**WHAT IS NEEDED**
Where the records below reach the line containing "none -> red brick D2:E3 level 1", start transcribing, and end with the line containing "none -> grey slope H2:I3 level 1 top I", exactly and with nothing else added.

**GIVEN RECORDS**
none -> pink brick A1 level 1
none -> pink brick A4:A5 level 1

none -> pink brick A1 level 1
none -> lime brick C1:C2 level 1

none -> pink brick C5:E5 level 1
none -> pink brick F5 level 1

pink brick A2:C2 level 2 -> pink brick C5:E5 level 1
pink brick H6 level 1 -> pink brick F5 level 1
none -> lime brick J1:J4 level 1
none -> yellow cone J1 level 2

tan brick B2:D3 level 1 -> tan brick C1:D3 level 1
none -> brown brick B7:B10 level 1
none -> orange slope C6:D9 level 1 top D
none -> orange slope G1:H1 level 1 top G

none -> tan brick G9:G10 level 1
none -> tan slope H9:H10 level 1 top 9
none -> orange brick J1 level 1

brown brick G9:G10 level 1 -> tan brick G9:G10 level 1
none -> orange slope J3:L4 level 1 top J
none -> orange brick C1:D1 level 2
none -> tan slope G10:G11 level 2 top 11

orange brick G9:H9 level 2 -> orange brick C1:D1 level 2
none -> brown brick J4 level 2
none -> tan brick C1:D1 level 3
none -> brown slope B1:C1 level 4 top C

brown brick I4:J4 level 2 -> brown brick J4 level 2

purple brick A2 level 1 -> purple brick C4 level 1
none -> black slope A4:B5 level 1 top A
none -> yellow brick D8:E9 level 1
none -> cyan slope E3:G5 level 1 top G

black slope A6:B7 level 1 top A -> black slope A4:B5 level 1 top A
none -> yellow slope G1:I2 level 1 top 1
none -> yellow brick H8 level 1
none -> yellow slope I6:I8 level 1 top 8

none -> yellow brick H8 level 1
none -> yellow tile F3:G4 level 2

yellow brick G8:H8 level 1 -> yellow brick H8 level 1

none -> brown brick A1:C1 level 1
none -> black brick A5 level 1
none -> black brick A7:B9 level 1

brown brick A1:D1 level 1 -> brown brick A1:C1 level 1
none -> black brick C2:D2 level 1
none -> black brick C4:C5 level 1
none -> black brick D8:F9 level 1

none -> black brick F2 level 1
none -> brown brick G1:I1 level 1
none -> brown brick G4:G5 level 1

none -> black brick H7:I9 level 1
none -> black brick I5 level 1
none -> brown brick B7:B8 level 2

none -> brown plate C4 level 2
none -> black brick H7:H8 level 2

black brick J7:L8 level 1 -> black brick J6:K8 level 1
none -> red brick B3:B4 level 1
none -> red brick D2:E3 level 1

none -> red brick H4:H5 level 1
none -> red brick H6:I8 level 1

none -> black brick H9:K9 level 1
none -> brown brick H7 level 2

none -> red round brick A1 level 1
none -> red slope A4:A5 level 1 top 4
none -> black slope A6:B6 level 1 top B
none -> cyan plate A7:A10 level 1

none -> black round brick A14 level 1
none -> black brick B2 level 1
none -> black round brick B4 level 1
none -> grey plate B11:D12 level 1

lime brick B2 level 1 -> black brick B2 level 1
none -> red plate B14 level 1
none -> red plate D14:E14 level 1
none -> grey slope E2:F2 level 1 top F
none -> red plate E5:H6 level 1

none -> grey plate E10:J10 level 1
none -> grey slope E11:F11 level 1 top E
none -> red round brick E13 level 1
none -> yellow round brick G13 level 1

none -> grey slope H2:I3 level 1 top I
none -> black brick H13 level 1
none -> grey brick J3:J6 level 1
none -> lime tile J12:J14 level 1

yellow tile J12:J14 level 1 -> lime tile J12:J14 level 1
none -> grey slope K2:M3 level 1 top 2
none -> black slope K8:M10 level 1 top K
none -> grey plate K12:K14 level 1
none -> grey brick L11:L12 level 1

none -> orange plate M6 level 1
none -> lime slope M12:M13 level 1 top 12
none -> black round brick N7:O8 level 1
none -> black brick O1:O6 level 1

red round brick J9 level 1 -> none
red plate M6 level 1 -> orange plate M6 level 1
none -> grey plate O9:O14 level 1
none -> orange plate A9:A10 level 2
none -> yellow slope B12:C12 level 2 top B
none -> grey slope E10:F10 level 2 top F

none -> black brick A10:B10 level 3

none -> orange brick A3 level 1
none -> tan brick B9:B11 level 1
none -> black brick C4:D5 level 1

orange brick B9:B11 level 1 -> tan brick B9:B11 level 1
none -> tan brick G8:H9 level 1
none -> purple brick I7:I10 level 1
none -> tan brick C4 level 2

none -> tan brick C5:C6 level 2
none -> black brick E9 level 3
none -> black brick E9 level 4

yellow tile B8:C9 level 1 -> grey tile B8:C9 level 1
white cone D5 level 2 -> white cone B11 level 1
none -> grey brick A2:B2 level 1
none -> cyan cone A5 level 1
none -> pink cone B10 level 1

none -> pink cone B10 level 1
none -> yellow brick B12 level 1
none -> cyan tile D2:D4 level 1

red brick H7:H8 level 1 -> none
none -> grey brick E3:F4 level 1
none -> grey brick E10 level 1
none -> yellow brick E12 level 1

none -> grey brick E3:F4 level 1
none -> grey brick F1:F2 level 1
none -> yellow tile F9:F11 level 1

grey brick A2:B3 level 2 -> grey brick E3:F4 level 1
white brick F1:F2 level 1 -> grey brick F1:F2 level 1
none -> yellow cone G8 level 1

**ANSWER BOX**
none -> red brick D2:E3 level 1

none -> red brick H4:H5 level 1
none -> red brick H6:I8 level 1

none -> black brick H9:K9 level 1
none -> brown brick H7 level 2

none -> red round brick A1 level 1
none -> red slope A4:A5 level 1 top 4
none -> black slope A6:B6 level 1 top B
none -> cyan plate A7:A10 level 1

none -> black round brick A14 level 1
none -> black brick B2 level 1
none -> black round brick B4 level 1
none -> grey plate B11:D12 level 1

lime brick B2 level 1 -> black brick B2 level 1
none -> red plate B14 level 1
none -> red plate D14:E14 level 1
none -> grey slope E2:F2 level 1 top F
none -> red plate E5:H6 level 1

none -> grey plate E10:J10 level 1
none -> grey slope E11:F11 level 1 top E
none -> red round brick E13 level 1
none -> yellow round brick G13 level 1

none -> grey slope H2:I3 level 1 top I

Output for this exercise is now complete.